**Job**
The answer must be the lines from the one that holds "camera: 10 degrees left, 20 degrees down" through the final line of the data, copied exactly, with no pictures.

(Colored object listings)
[Start of section]

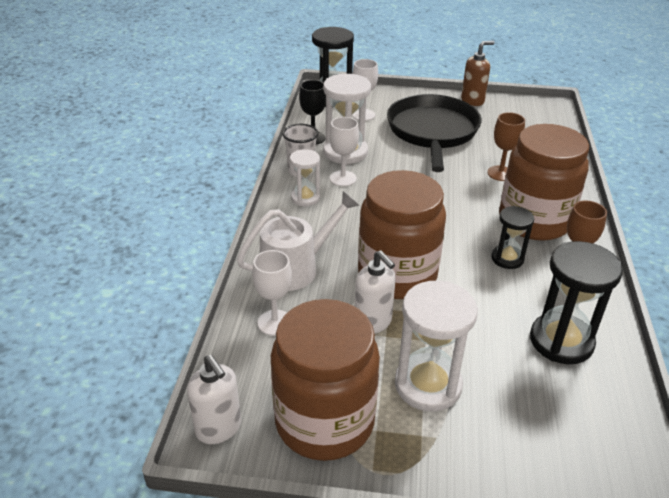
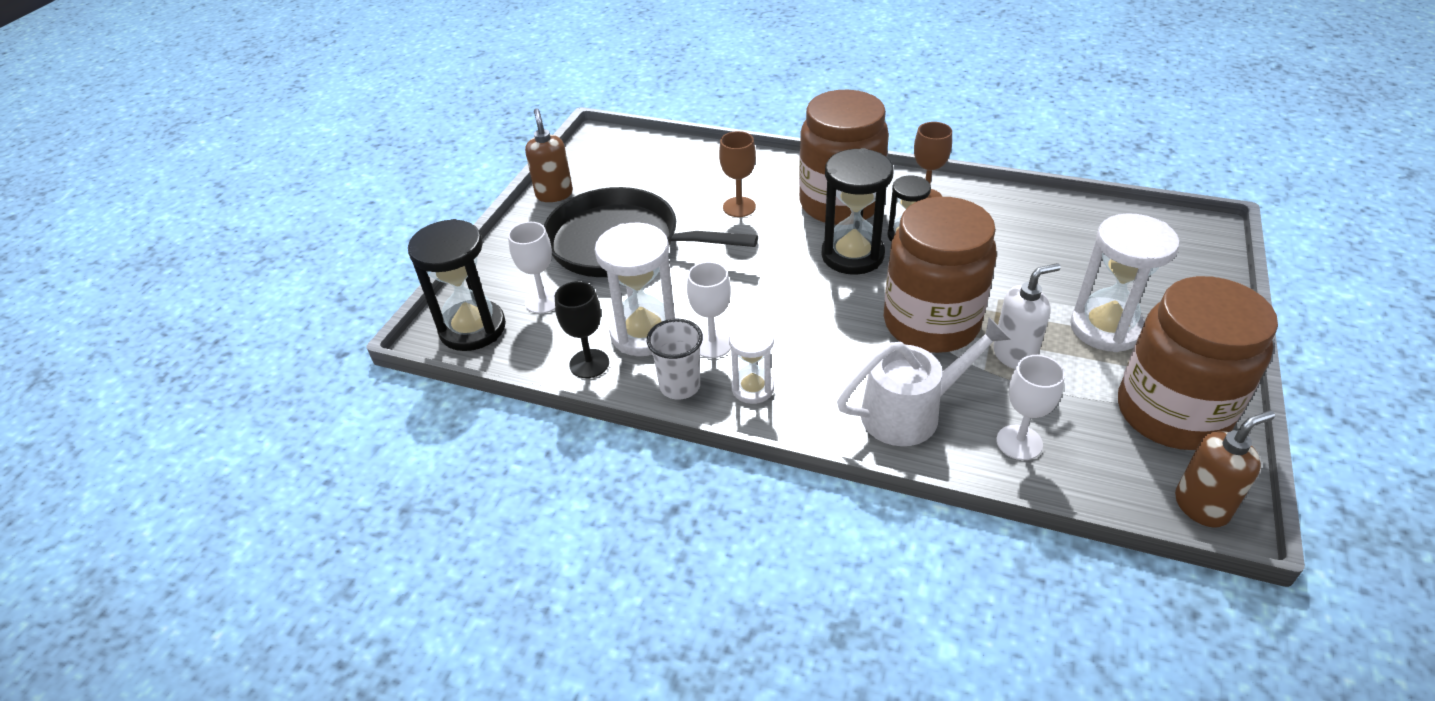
camera: 75 degrees left, 5 degrees up
(219, 428) = (1201, 506): white soap dispenser -> brown soap dispenser
(297, 268) = (911, 412): white watering can -> white watering can turned 90 degrees clockwise
(561, 341) = (1034, 230): black hourglass -> black hourglass (852, 255)

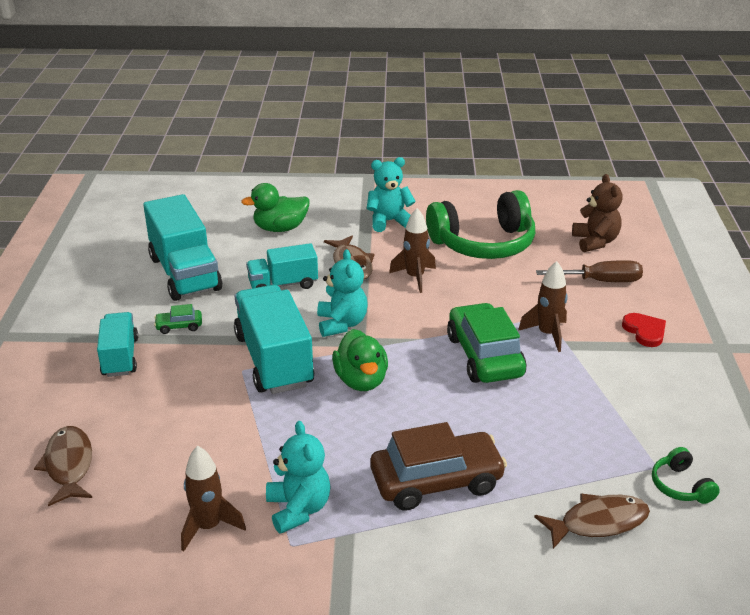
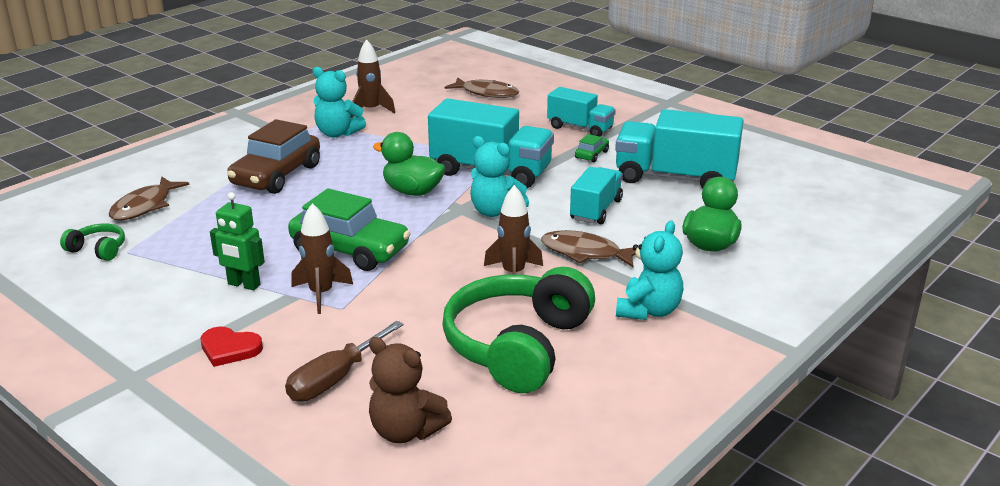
camera: 130 degrees right, 5 degrees down
(591, 373) = (243, 285): none -> green robot

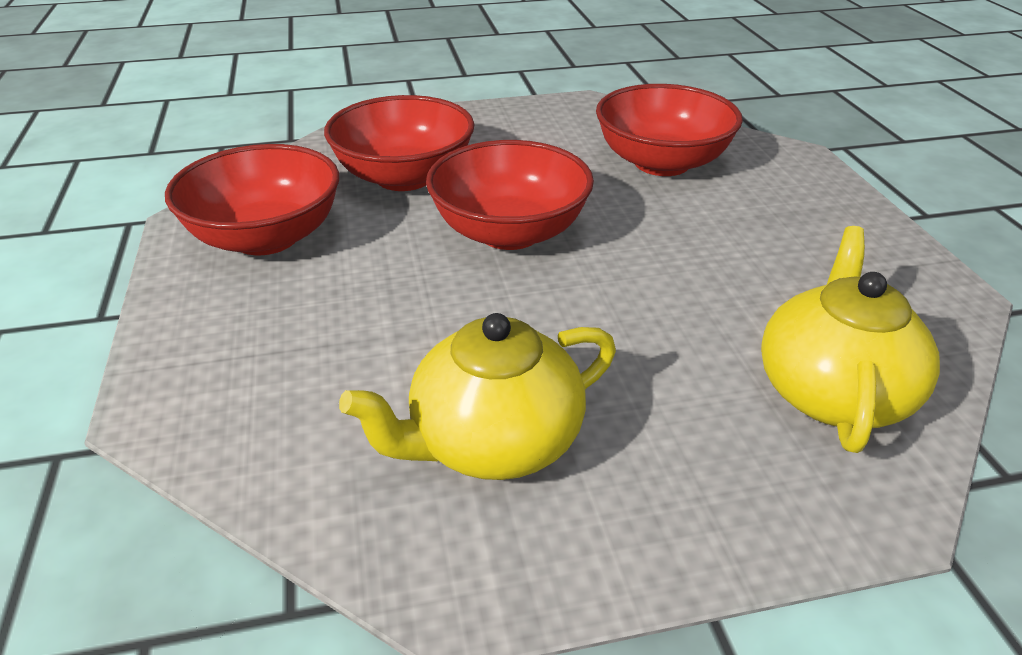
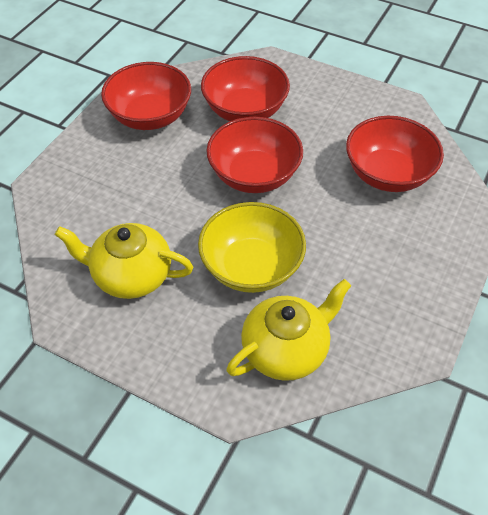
camera: 40 degrees right, 15 degrees up
(649, 327) = (251, 267): none -> yellow bowl

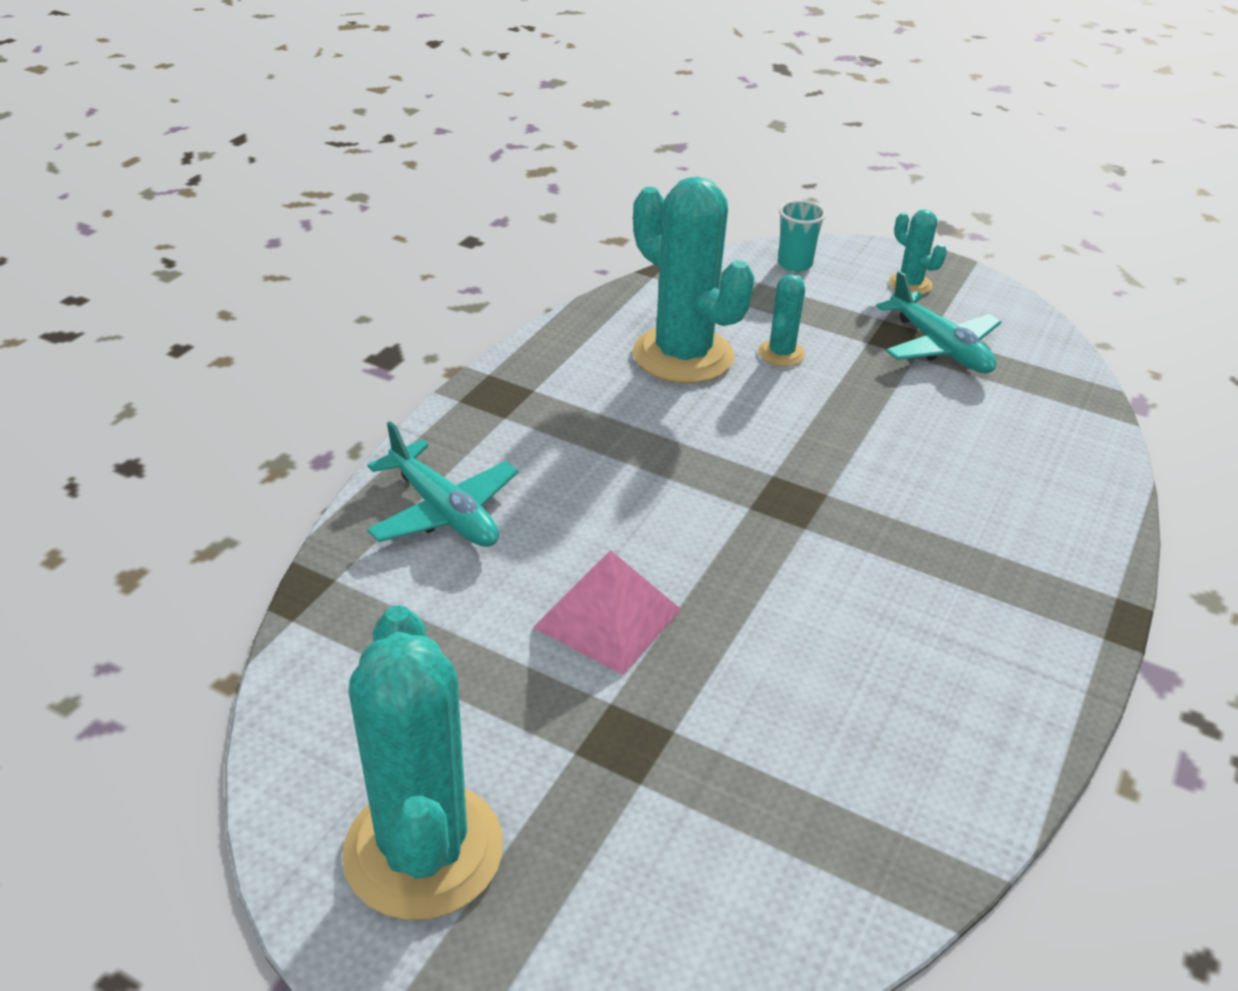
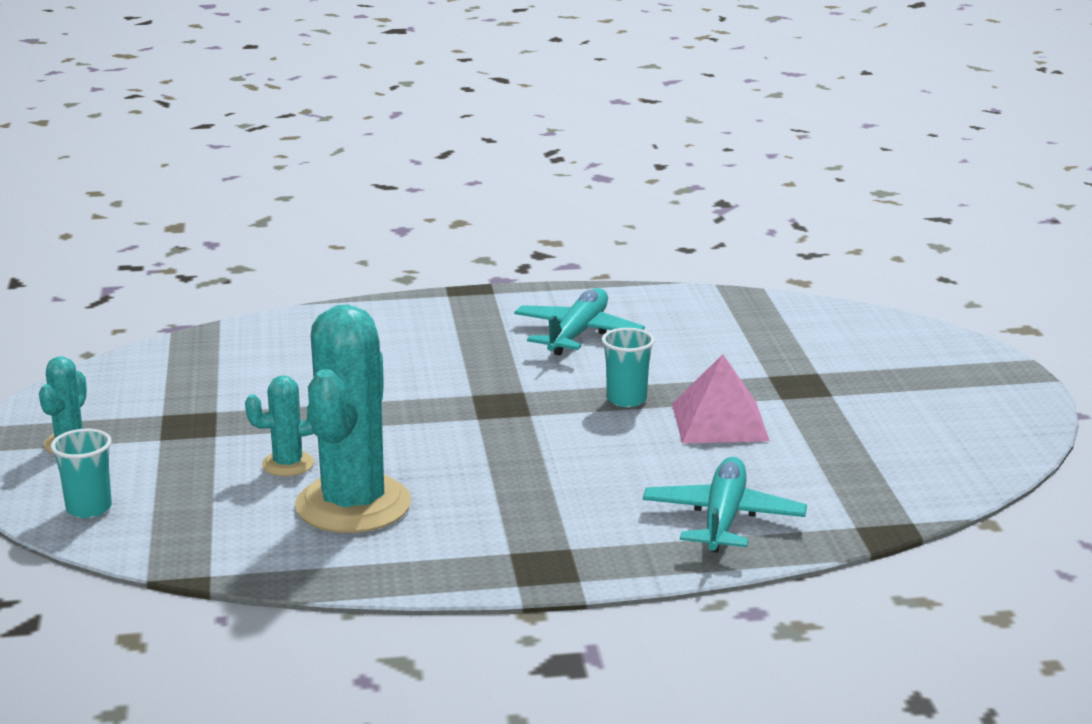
camera: 125 degrees left, 15 degrees down
(423, 850) = (960, 407): turquoise cactus -> none
(721, 583) = (626, 399): none -> turquoise cup
(940, 347) = (186, 405): turquoise plane -> turquoise plane (578, 334)

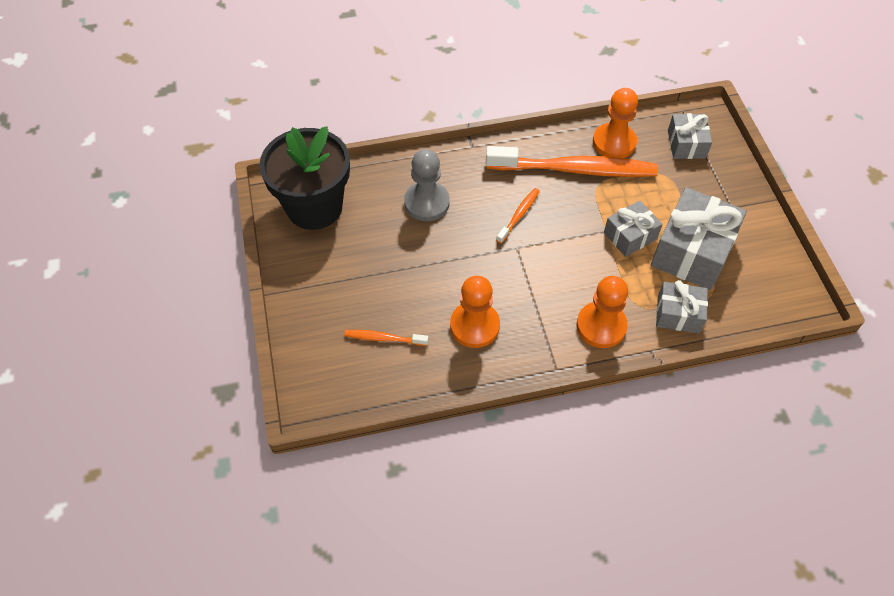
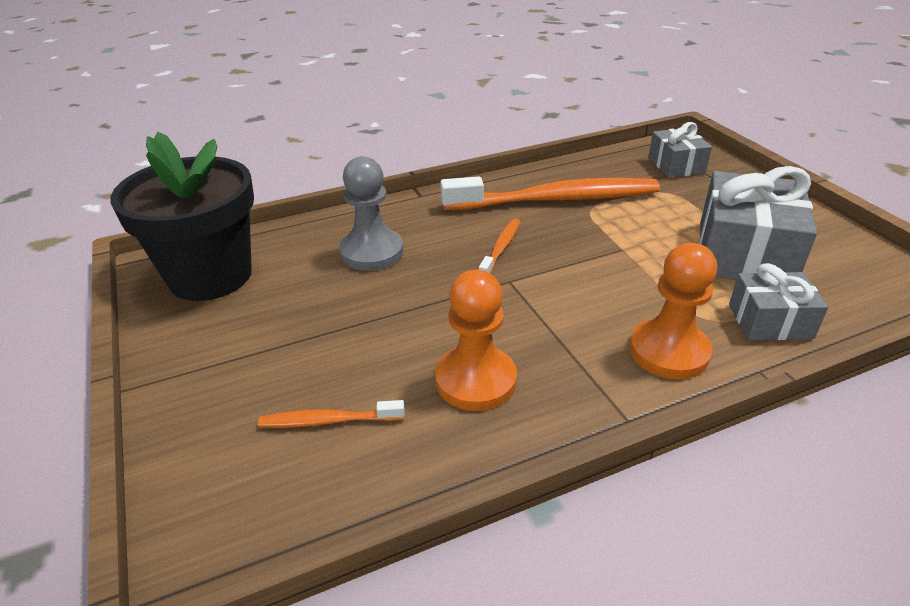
camera: 10 degrees left, 20 degrees down
(614, 142) = (592, 173): orange pawn -> none
(630, 236) = (655, 249): grey gift -> none

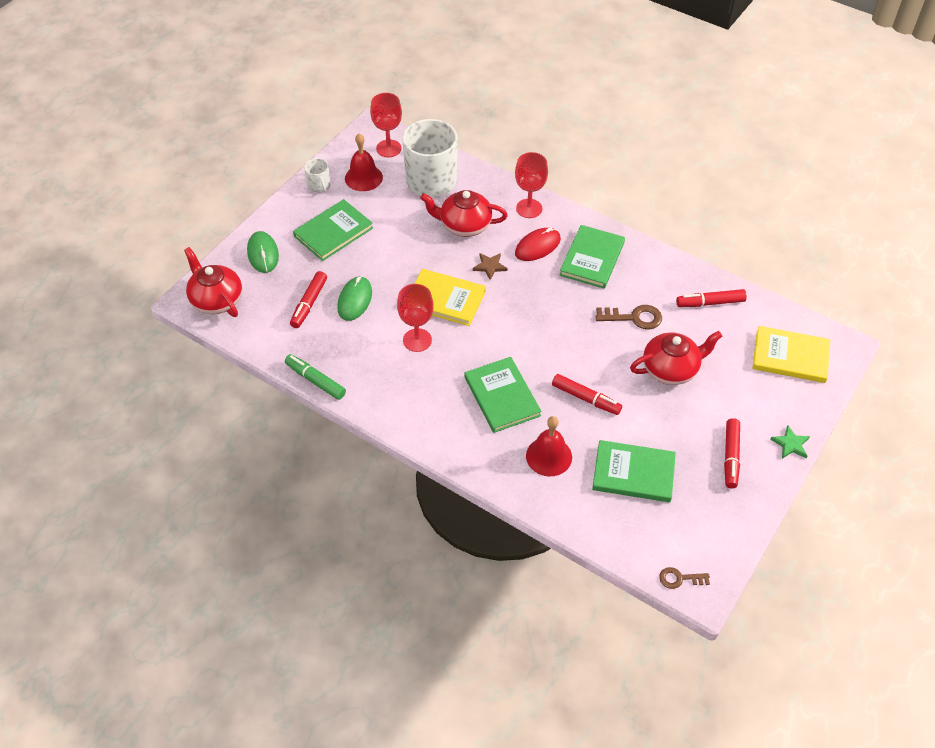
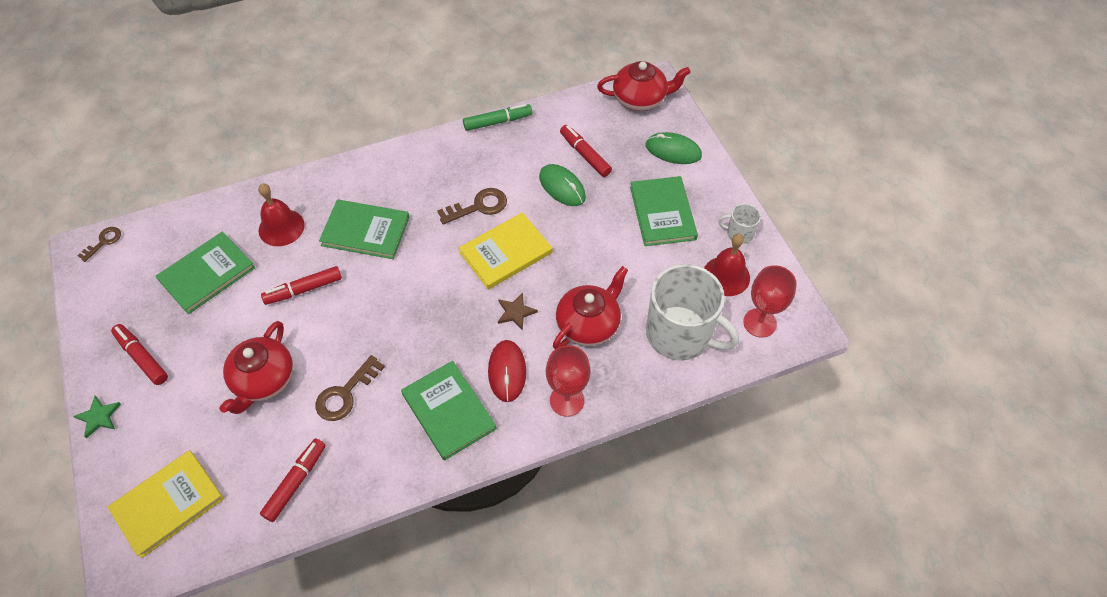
camera: 125 degrees right, 5 degrees up
(417, 340) = (478, 206): red goblet -> brown key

[End of section]

**Task answer**
camera: 10 degrees left, 20 degrees down
(614, 142) = (592, 173): orange pawn -> none
(630, 236) = (655, 249): grey gift -> none

camera: 125 degrees right, 5 degrees up
(417, 340) = (478, 206): red goblet -> brown key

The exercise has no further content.